◆ Written task: Rewrite the lines from the first one through the line containing "Answer: (A)", changing "white matte pole" to "white matte post" and keeping everything else the same.

[start of Dataset rows]

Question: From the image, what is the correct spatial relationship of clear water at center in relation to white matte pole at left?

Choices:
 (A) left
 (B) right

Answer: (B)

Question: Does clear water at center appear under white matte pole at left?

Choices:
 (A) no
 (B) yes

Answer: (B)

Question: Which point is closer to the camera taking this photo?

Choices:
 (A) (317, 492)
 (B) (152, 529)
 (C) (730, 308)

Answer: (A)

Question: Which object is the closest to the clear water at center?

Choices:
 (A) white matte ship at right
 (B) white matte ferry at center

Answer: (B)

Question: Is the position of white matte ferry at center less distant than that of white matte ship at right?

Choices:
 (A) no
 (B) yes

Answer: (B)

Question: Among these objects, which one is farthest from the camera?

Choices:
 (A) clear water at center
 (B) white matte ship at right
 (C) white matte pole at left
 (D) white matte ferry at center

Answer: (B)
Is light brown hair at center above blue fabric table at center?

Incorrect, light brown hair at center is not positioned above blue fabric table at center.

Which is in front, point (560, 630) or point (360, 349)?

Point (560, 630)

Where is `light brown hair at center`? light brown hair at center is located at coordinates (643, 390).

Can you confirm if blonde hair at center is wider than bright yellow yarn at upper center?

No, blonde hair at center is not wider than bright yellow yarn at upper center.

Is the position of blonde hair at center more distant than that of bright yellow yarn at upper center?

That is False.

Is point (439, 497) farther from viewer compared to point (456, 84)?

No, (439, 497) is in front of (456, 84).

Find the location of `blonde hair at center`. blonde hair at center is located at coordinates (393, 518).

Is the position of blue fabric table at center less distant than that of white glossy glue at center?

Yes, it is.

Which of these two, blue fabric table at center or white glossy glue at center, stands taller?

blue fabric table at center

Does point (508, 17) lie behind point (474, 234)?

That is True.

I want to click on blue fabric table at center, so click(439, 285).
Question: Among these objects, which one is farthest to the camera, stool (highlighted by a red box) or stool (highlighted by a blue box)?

[end of Dataset rows]

◆ Result below:
Question: From the image, what is the correct spatial relationship of clear water at center in relation to white matte post at left?

Choices:
 (A) left
 (B) right

Answer: (B)

Question: Does clear water at center appear under white matte post at left?

Choices:
 (A) no
 (B) yes

Answer: (B)

Question: Which point is closer to the camera taking this photo?

Choices:
 (A) (317, 492)
 (B) (152, 529)
 (C) (730, 308)

Answer: (A)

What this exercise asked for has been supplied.